[Modification records]
----------------

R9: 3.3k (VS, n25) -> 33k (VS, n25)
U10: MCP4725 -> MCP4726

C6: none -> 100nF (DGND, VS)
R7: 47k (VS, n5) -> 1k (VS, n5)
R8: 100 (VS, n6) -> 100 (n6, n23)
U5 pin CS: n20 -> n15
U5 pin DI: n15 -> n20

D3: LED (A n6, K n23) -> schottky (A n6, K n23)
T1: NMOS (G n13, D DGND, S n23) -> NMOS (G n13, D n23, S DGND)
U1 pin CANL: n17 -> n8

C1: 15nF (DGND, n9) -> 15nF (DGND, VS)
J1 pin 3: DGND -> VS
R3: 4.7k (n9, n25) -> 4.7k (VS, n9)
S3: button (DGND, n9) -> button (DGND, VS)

----------------

ACTIVITY:
Write out, word for word, the line containing "J1 pin 3: DGND -> VS" and every line after it to the end of the data above.

WRITTEN RESPONSE:
J1 pin 3: DGND -> VS
R3: 4.7k (n9, n25) -> 4.7k (VS, n9)
S3: button (DGND, n9) -> button (DGND, VS)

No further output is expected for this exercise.